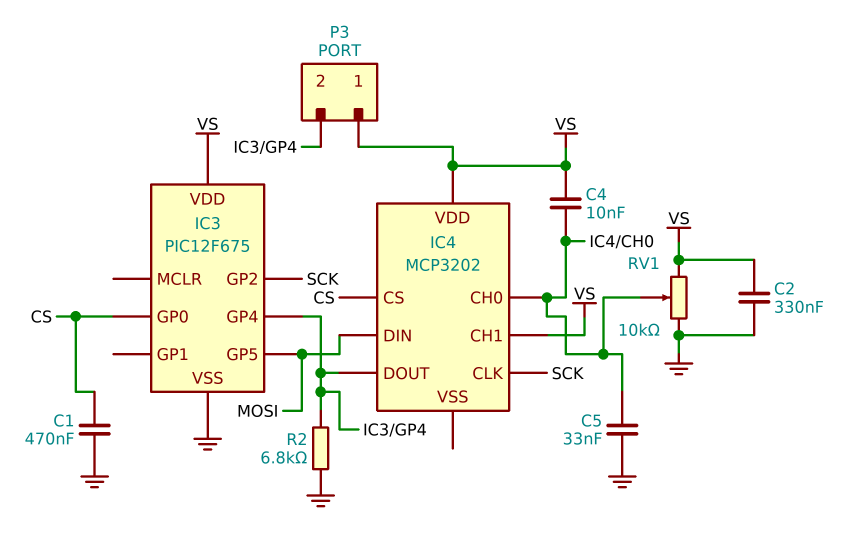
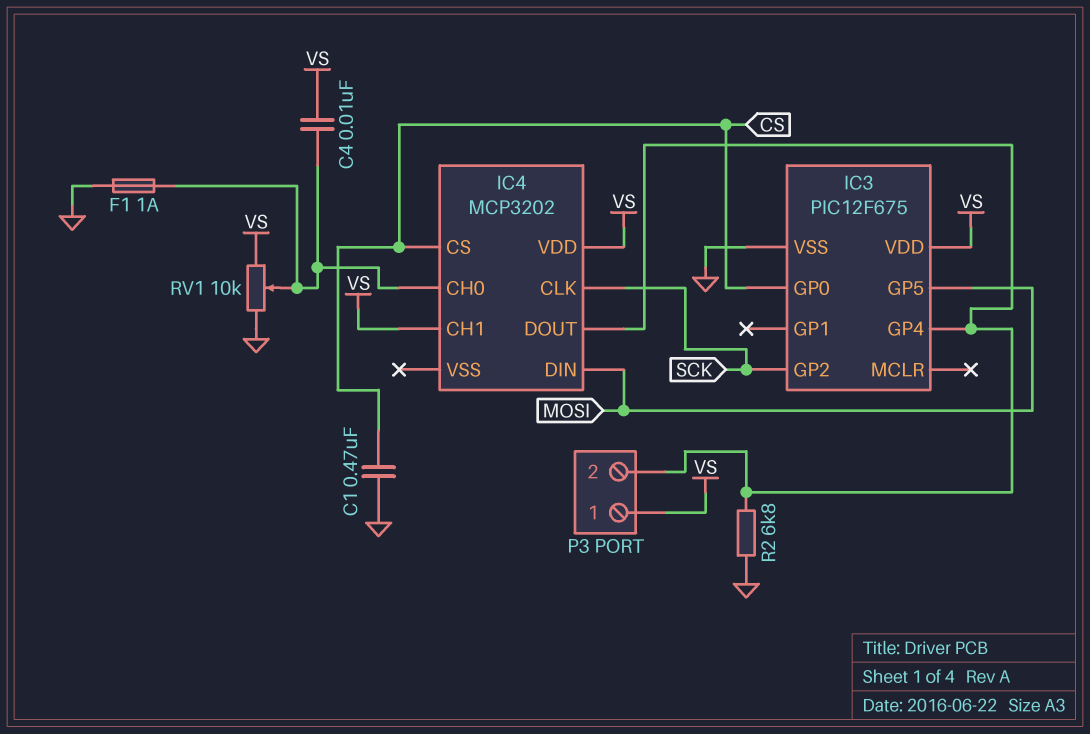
C2: 330nF (GND, VS) -> none
C5: 33nF (GND, IC4/CH0) -> none
F1: none -> 1A (GND, IC4/CH0)

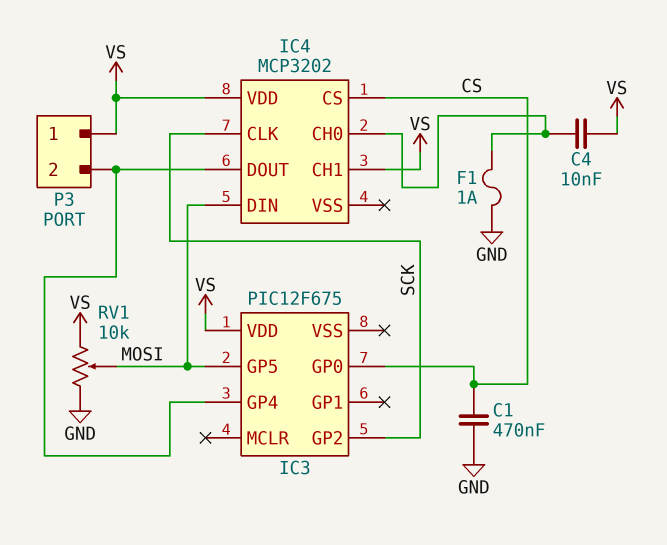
IC3 pin VSS: GND -> none
R2: 6.8k (GND, IC3/GP4) -> none
RV1: 10k (GND, VS, wiper IC4/CH0) -> 10k (GND, VS, wiper MOSI)

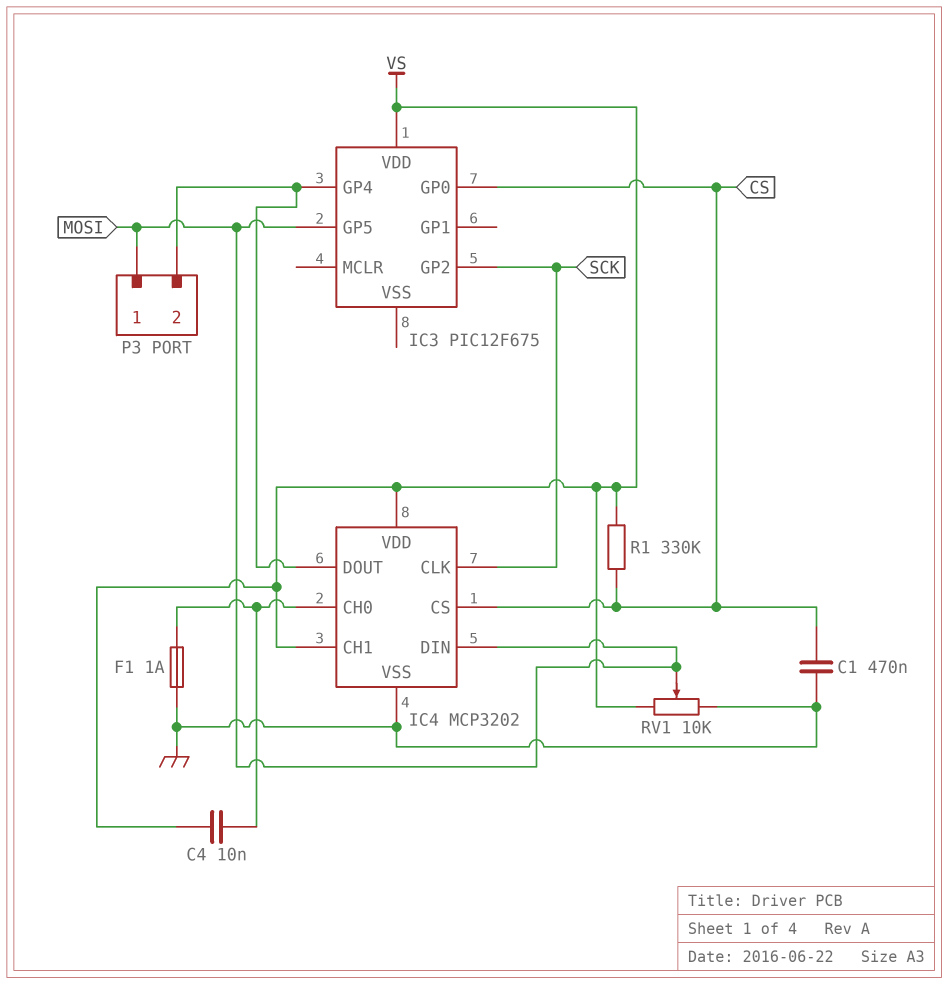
IC4 pin VSS: none -> GND
P3 pin 1: VS -> MOSI
R1: none -> 330k (CS, VS)

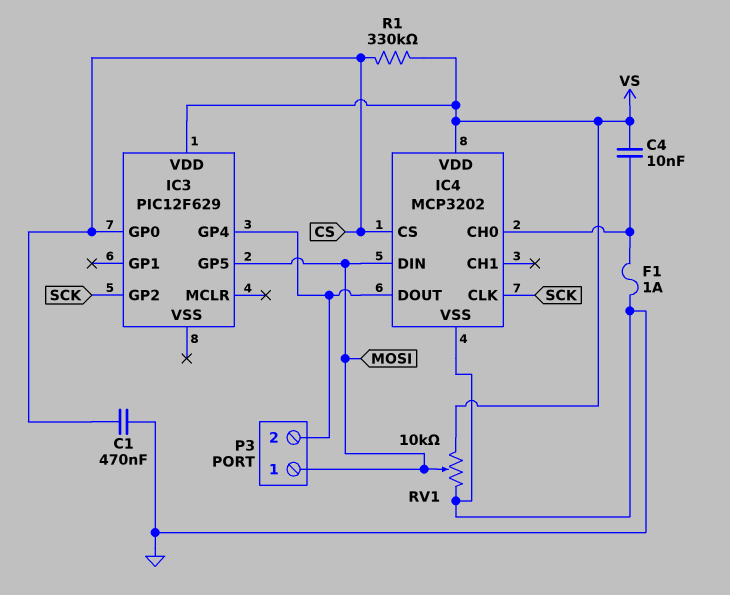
IC3: PIC12F675 -> PIC12F629
IC4 pin CH1: VS -> none

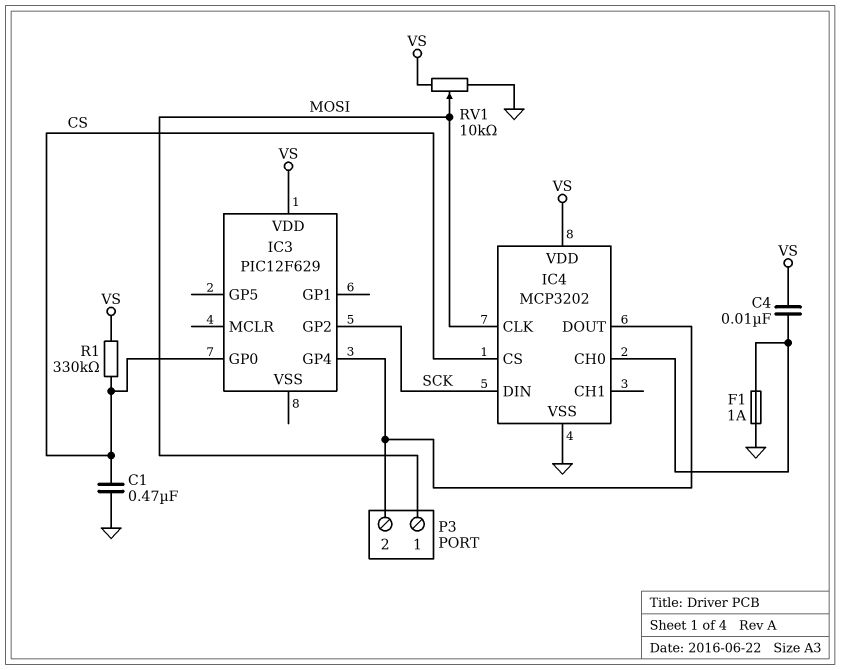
IC3 pin GP5: MOSI -> none
IC4 pin CLK: SCK -> MOSI
IC4 pin DIN: MOSI -> SCK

● ● ● ● ● ● ●

- _Task item_
In the data above, copy every line where the string "none" appears.

- _Result of this task_
C2: 330nF (GND, VS) -> none
C5: 33nF (GND, IC4/CH0) -> none
F1: none -> 1A (GND, IC4/CH0)
IC3 pin VSS: GND -> none
R2: 6.8k (GND, IC3/GP4) -> none
IC4 pin VSS: none -> GND
R1: none -> 330k (CS, VS)
IC4 pin CH1: VS -> none
IC3 pin GP5: MOSI -> none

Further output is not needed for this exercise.